◆ PROBLEM
Retype the listing below exactly, starting with the line containing "The image size" and going on through the line containing "creamery [948, 479]".

◆ INPUT RECORDS

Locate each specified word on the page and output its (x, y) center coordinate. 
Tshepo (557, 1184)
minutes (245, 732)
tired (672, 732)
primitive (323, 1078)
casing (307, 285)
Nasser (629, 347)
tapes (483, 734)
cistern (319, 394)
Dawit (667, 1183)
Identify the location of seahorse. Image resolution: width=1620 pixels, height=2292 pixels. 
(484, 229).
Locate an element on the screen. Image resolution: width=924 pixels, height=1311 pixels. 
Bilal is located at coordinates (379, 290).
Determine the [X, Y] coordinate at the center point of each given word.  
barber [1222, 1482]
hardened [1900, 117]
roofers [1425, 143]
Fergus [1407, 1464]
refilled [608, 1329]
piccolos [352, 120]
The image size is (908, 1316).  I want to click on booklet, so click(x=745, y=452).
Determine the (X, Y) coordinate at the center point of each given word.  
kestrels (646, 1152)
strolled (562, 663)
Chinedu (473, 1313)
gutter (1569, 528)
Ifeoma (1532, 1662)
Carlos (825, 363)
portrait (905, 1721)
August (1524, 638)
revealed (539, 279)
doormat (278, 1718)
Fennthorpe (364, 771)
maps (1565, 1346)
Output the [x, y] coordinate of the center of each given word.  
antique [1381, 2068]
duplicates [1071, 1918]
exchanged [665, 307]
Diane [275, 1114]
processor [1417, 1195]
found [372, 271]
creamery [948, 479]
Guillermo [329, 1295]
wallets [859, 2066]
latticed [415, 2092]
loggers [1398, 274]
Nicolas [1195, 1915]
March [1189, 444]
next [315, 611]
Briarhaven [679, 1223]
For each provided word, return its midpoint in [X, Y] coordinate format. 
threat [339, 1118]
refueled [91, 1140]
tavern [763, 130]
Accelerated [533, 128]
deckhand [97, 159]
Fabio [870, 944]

◆ RESULT OF THE TASK
The image size is (908, 1316).  I want to click on booklet, so click(x=745, y=452).
Determine the (X, Y) coordinate at the center point of each given word.  
kestrels (646, 1152)
strolled (562, 663)
Chinedu (473, 1313)
gutter (1569, 528)
Ifeoma (1532, 1662)
Carlos (825, 363)
portrait (905, 1721)
August (1524, 638)
revealed (539, 279)
doormat (278, 1718)
Fennthorpe (364, 771)
maps (1565, 1346)
Output the [x, y] coordinate of the center of each given word.  
antique [1381, 2068]
duplicates [1071, 1918]
exchanged [665, 307]
Diane [275, 1114]
processor [1417, 1195]
found [372, 271]
creamery [948, 479]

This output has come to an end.